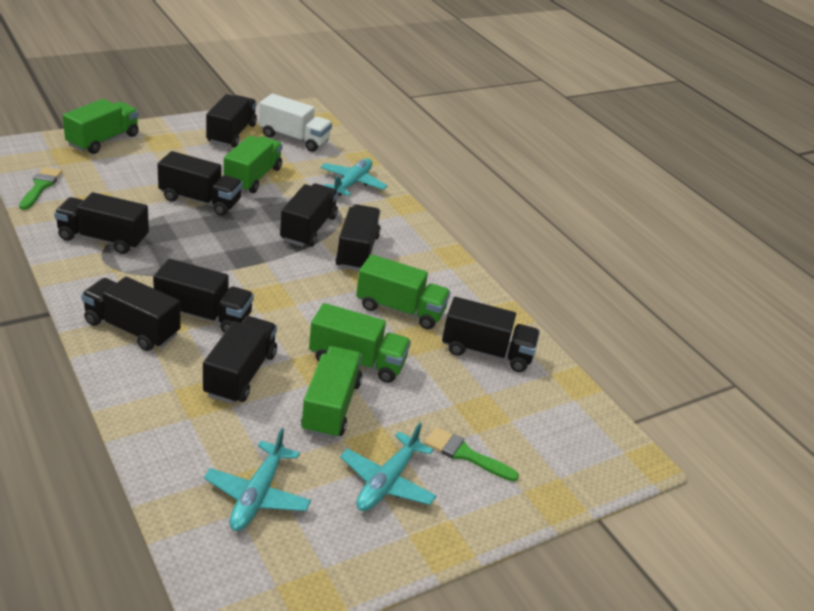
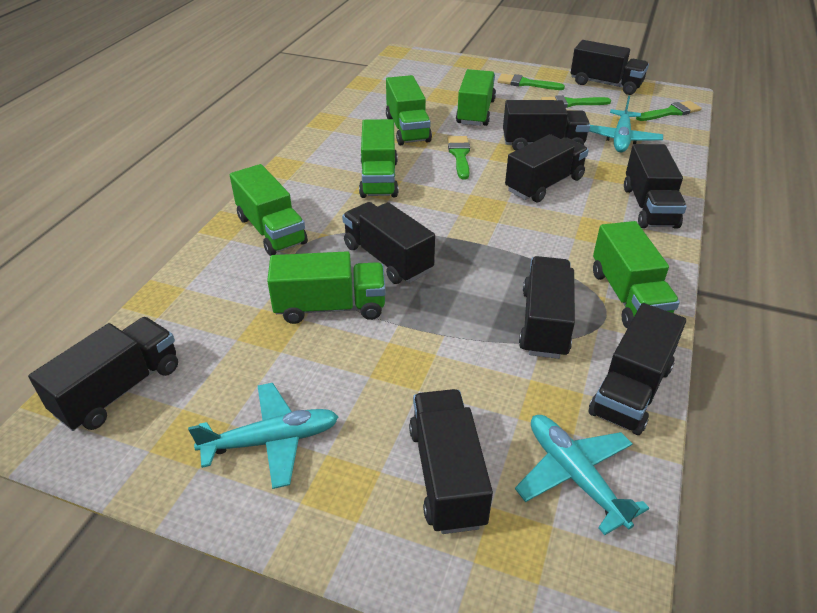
green brush: 2 -> 4
green truck: 5 -> 6
white truck: 1 -> 0

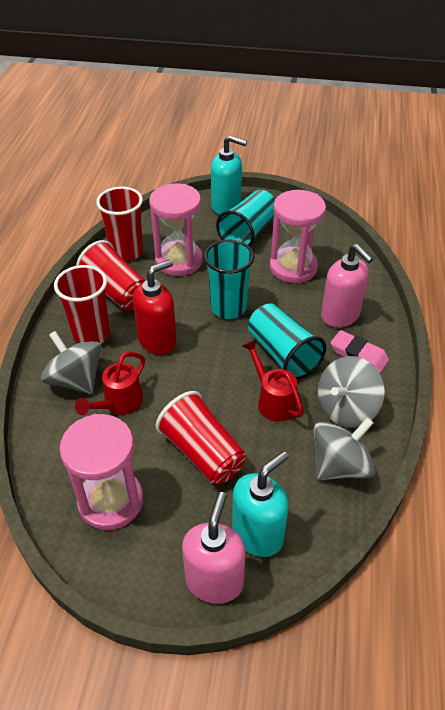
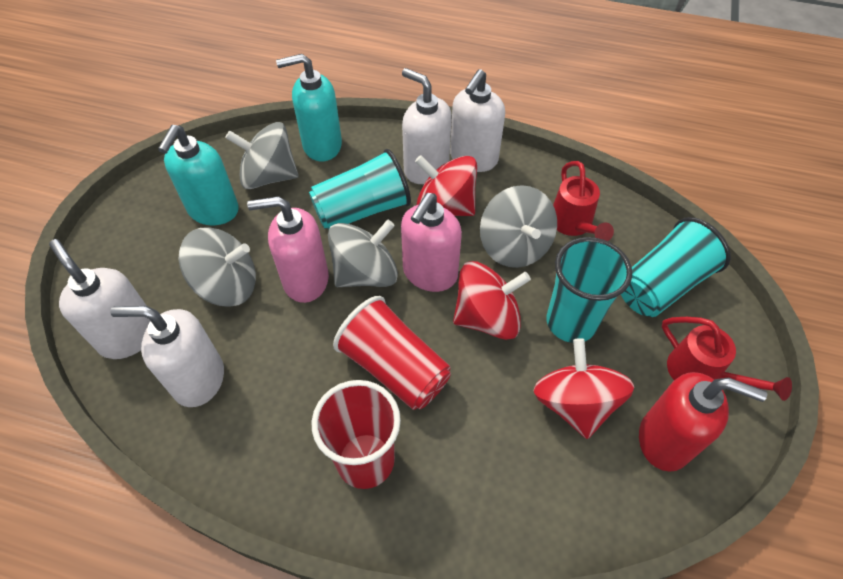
grey spinning top: 3 -> 4
pink eraser: 1 -> 0
pink hourglass: 3 -> 0
red cup: 4 -> 2
red spinning top: 0 -> 3
white soap dispenser: 0 -> 4

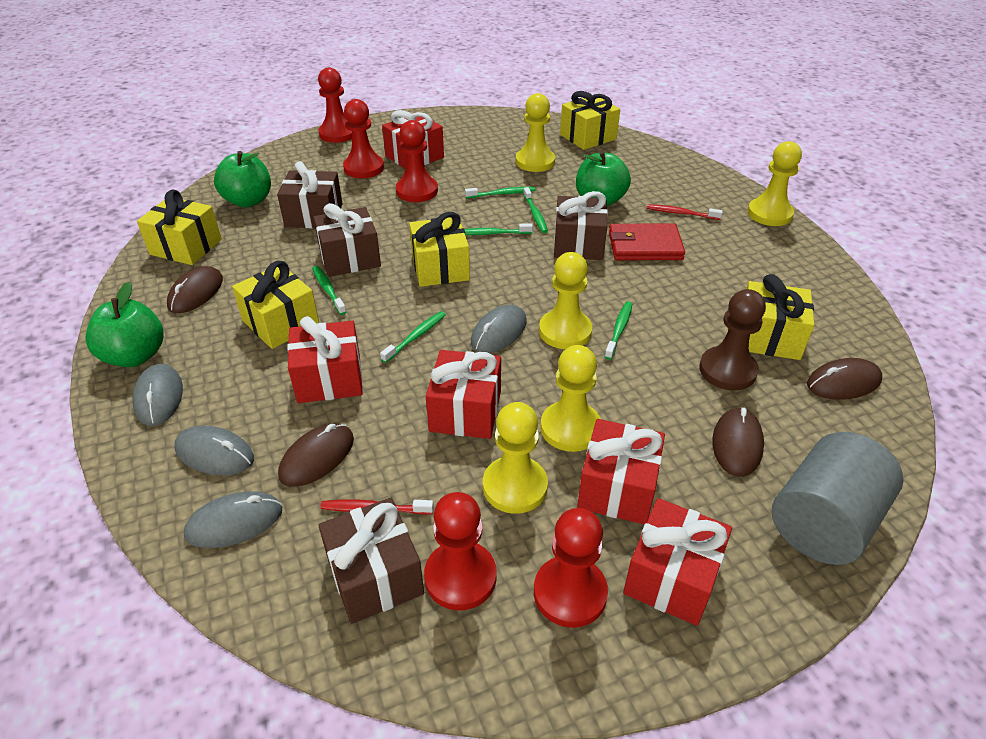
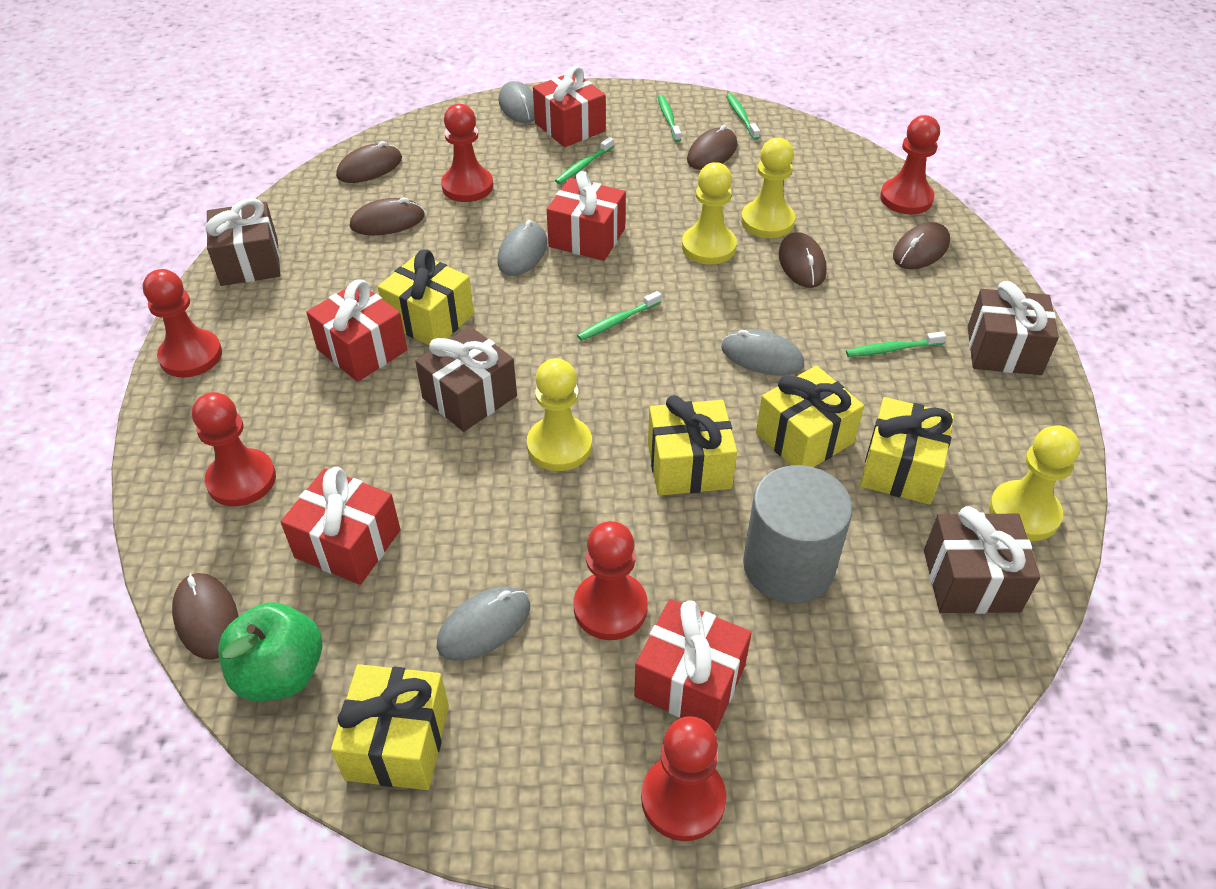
brown mouse: 4 -> 6
brown pawn: 1 -> 0
green apple: 3 -> 1
green toothbrush: 6 -> 5
red pawn: 5 -> 6
red toothbrush: 2 -> 0
red wallet: 1 -> 0
yellow pawn: 5 -> 4

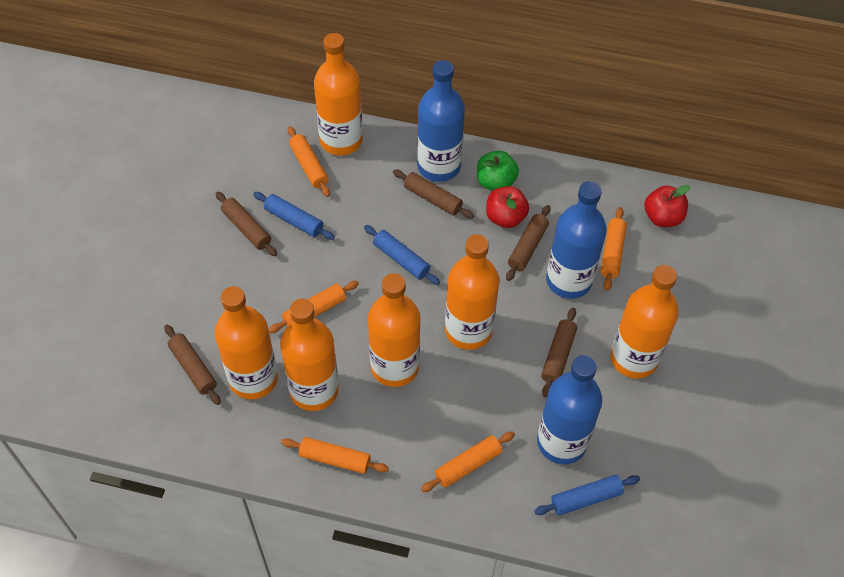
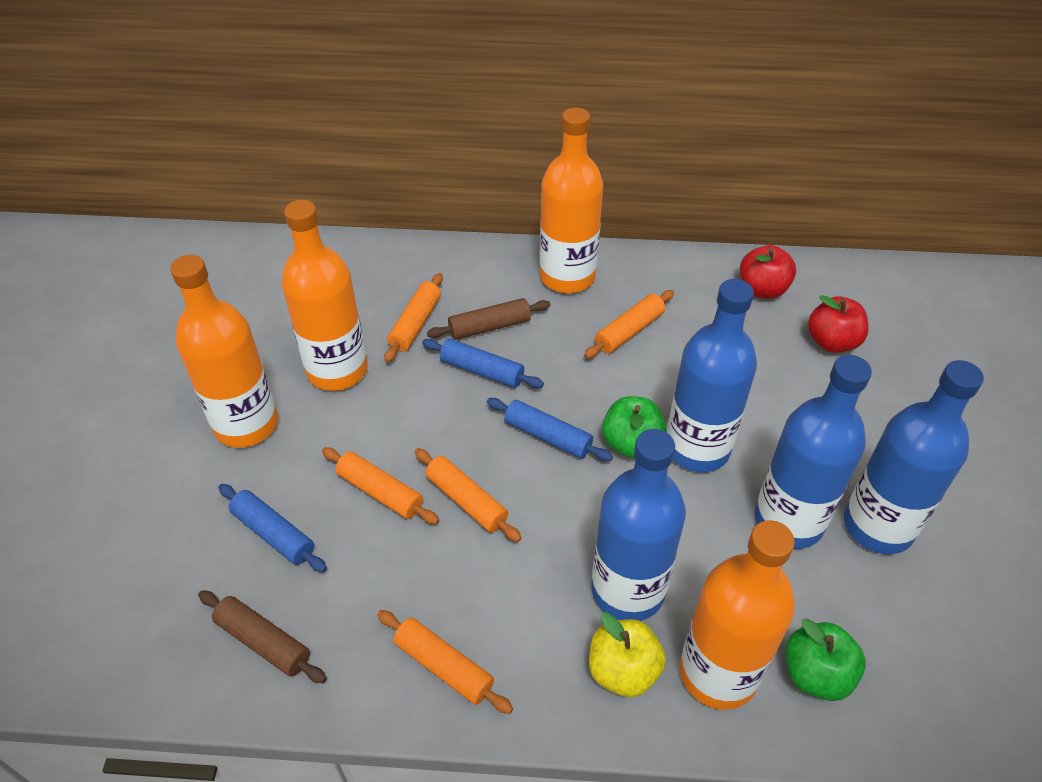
blue bottle: 3 -> 4
brown rolling pin: 5 -> 2
green apple: 1 -> 2
orange bottle: 6 -> 4
yellow apple: 0 -> 1

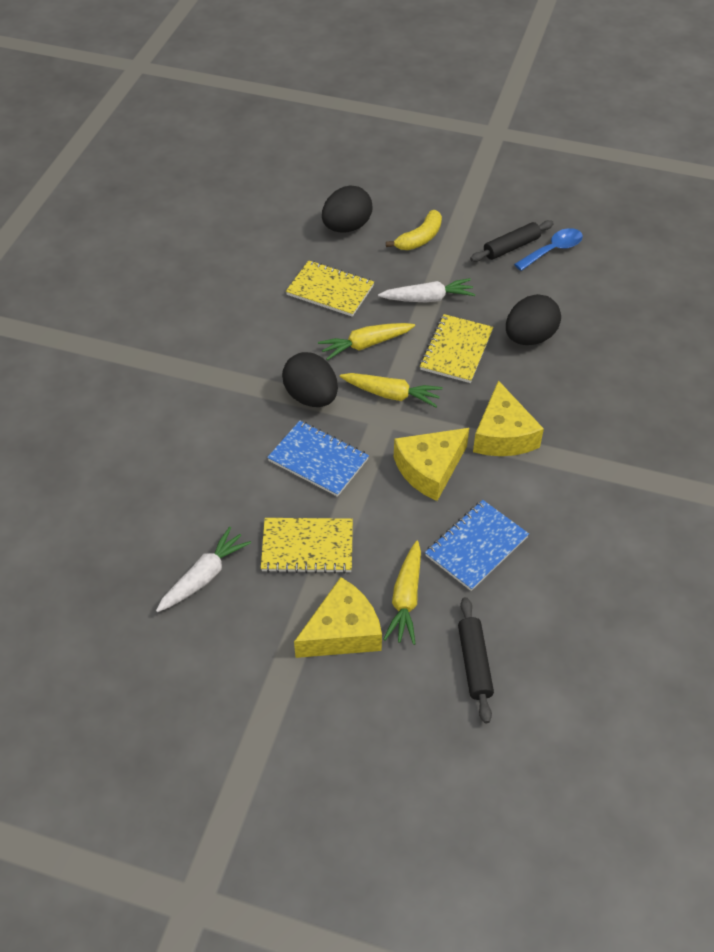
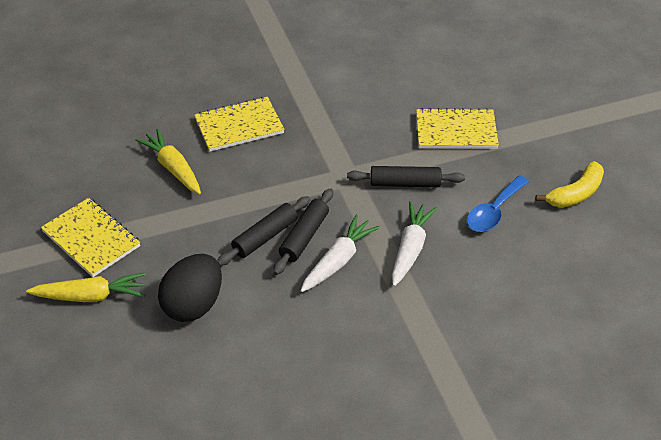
black egg: 3 -> 1
black rolling pin: 2 -> 3
blue notebook: 2 -> 0
yellow carrot: 3 -> 2
yellow cheese: 3 -> 0

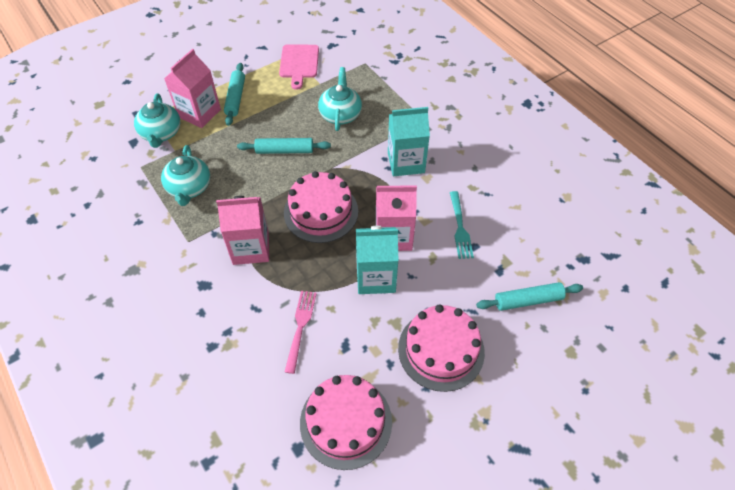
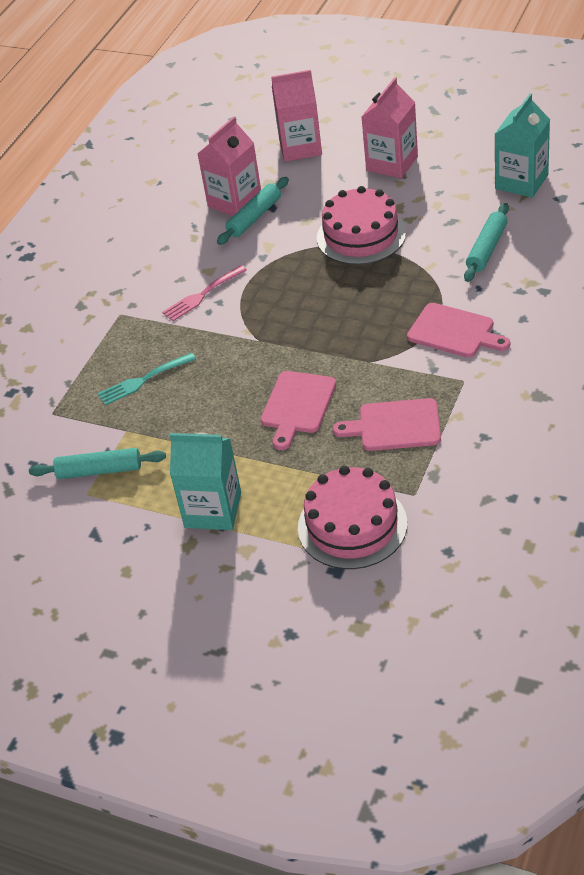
pink cake: 3 -> 2
pink cutting board: 1 -> 3
turquoise teapot: 3 -> 0

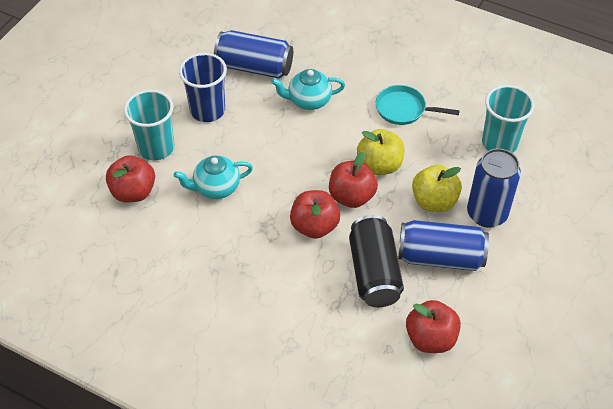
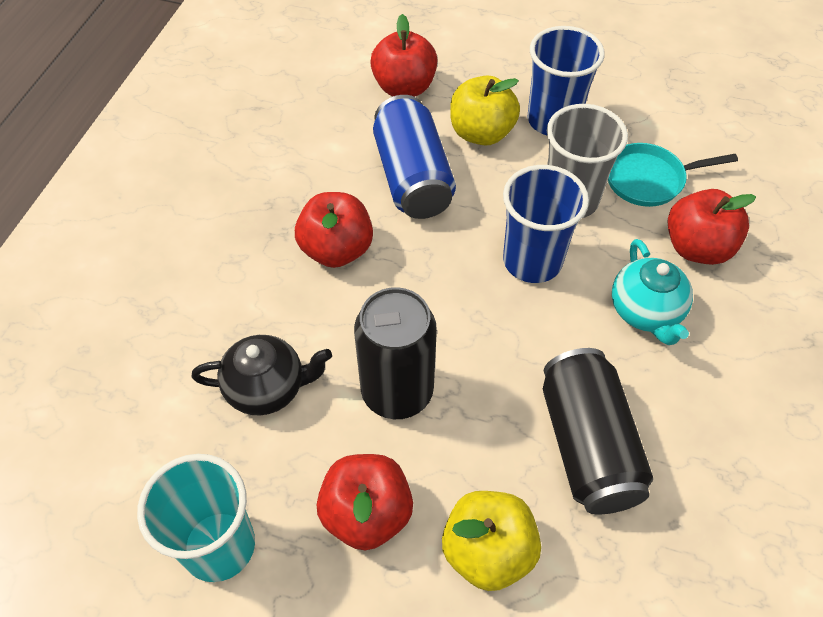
black can: 1 -> 2
black teapot: 0 -> 1
blue can: 3 -> 1
blue cup: 1 -> 2
grey cup: 0 -> 1
turquoise cup: 2 -> 1
turquoise teapot: 2 -> 1

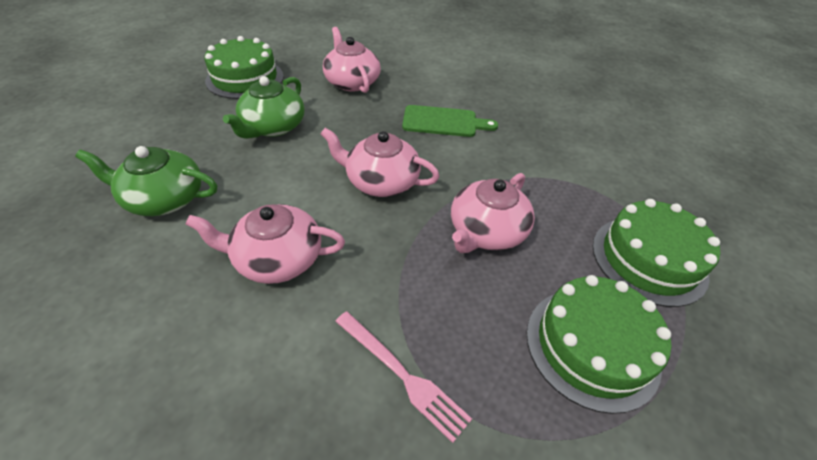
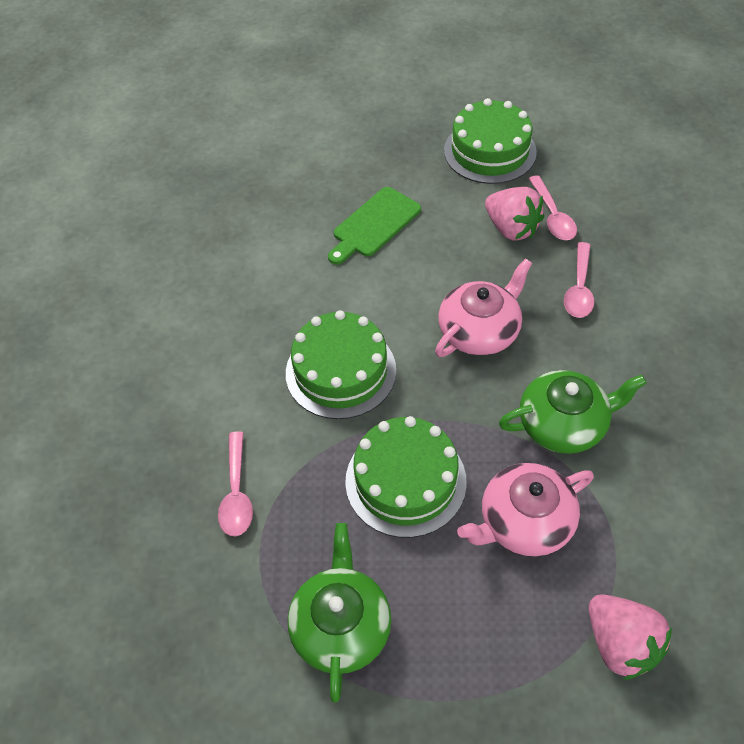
pink fork: 1 -> 0
pink spoon: 0 -> 3
pink strawberry: 0 -> 2
pink teapot: 4 -> 2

Work order> Take the lines from the one containing "turquoise teapot: 2 -> 1" through the last line of the listing and repeat them exactly. Omit the pictures.

Answer section>
turquoise teapot: 2 -> 1

pink fork: 1 -> 0
pink spoon: 0 -> 3
pink strawberry: 0 -> 2
pink teapot: 4 -> 2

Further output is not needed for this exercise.